======== Entries provided

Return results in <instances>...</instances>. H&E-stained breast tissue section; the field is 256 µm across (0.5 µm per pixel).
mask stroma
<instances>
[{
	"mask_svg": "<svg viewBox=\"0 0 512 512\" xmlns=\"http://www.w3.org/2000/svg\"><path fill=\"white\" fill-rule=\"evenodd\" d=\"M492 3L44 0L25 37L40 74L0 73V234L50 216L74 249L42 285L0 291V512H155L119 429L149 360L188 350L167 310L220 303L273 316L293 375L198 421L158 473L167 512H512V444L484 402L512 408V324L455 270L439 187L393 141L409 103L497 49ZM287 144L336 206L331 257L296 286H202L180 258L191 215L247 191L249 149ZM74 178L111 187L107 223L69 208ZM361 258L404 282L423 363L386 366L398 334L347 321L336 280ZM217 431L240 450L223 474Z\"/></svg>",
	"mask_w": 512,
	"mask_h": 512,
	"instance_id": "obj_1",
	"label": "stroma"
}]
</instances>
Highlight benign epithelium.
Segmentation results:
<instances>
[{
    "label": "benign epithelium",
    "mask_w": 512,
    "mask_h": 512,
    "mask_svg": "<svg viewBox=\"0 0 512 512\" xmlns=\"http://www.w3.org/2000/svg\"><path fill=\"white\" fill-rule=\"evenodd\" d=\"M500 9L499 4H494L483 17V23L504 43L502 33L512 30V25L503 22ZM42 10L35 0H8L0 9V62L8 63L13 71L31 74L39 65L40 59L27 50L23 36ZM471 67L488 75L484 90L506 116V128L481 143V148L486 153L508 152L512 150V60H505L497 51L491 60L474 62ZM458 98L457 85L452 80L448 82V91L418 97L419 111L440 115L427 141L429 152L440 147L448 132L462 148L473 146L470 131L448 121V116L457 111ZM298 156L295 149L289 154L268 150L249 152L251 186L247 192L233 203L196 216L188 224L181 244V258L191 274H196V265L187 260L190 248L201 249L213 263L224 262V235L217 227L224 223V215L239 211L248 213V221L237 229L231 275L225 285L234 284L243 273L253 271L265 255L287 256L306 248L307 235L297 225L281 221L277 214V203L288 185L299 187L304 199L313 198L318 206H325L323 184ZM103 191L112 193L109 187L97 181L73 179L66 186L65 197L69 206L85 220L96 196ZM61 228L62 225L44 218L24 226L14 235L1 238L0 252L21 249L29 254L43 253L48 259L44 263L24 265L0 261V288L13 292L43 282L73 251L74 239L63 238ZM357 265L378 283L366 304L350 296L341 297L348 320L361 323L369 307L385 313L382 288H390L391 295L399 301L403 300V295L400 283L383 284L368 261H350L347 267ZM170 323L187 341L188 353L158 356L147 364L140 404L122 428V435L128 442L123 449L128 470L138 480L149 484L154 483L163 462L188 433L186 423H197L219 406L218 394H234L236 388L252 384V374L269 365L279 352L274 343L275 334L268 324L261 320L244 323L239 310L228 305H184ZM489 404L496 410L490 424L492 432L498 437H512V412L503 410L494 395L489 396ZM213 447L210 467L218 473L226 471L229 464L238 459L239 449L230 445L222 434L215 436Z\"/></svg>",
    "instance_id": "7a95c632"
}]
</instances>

================

**Exercise aim:** Copy out each record from above, exactly.

**Written reply:**
Return results in <instances>...</instances>. H&E-stained breast tissue section; the field is 256 µm across (0.5 µm per pixel).
mask stroma
<instances>
[{
	"mask_svg": "<svg viewBox=\"0 0 512 512\" xmlns=\"http://www.w3.org/2000/svg\"><path fill=\"white\" fill-rule=\"evenodd\" d=\"M492 3L44 0L25 37L40 74L0 73V234L50 216L74 249L42 285L0 291V512H155L119 429L149 360L188 350L167 310L220 303L273 316L293 375L198 421L158 473L167 512H512V444L484 402L512 408V324L455 270L439 187L393 141L409 103L497 49ZM287 144L336 206L331 257L296 286H202L180 258L191 215L247 191L249 149ZM74 178L111 187L107 223L69 208ZM361 258L404 282L423 363L386 366L398 334L347 321L336 280ZM217 431L240 450L223 474Z\"/></svg>",
	"mask_w": 512,
	"mask_h": 512,
	"instance_id": "obj_1",
	"label": "stroma"
}]
</instances>
Highlight benign epithelium.
Segmentation results:
<instances>
[{
    "label": "benign epithelium",
    "mask_w": 512,
    "mask_h": 512,
    "mask_svg": "<svg viewBox=\"0 0 512 512\" xmlns=\"http://www.w3.org/2000/svg\"><path fill=\"white\" fill-rule=\"evenodd\" d=\"M500 9L499 4H494L483 17V23L504 43L502 33L512 30V25L503 22ZM42 10L35 0H8L0 9V62L8 63L13 71L31 74L39 65L40 59L27 50L23 36ZM471 67L488 75L484 90L506 116V128L481 143V148L486 153L508 152L512 150V60H505L497 51L491 60L474 62ZM458 98L457 85L452 80L448 82V91L418 97L419 111L440 115L427 141L429 152L440 147L448 132L462 148L473 146L470 131L448 121V116L457 111ZM298 156L295 149L289 154L268 150L249 152L251 186L247 192L233 203L196 216L188 224L181 244V258L191 274H196V265L187 260L190 248L201 249L213 263L224 262V235L217 227L224 223V215L239 211L248 213V221L237 229L231 275L225 285L234 284L243 273L253 271L265 255L287 256L306 248L307 235L297 225L281 221L277 214V203L288 185L299 187L304 199L313 198L318 206H325L323 184ZM103 191L112 193L109 187L97 181L73 179L66 186L65 197L69 206L85 220L96 196ZM61 228L62 225L44 218L24 226L14 235L1 238L0 252L21 249L29 254L43 253L48 259L44 263L24 265L0 261V288L13 292L43 282L73 251L74 239L63 238ZM357 265L378 283L366 304L350 296L341 297L348 320L361 323L369 307L385 313L382 288H390L391 295L399 301L403 300V295L400 283L383 284L368 261H350L347 267ZM170 323L187 341L188 353L158 356L147 364L140 404L122 428V435L128 442L123 449L128 470L138 480L149 484L154 483L163 462L188 433L186 423H197L219 406L218 394H234L236 388L252 384V374L269 365L279 352L274 343L275 334L268 324L261 320L244 323L239 310L228 305H184ZM489 404L496 410L490 424L492 432L498 437H512V412L503 410L494 395L489 396ZM213 447L210 467L218 473L226 471L229 464L238 459L239 449L230 445L222 434L215 436Z\"/></svg>",
    "instance_id": "7a95c632"
}]
</instances>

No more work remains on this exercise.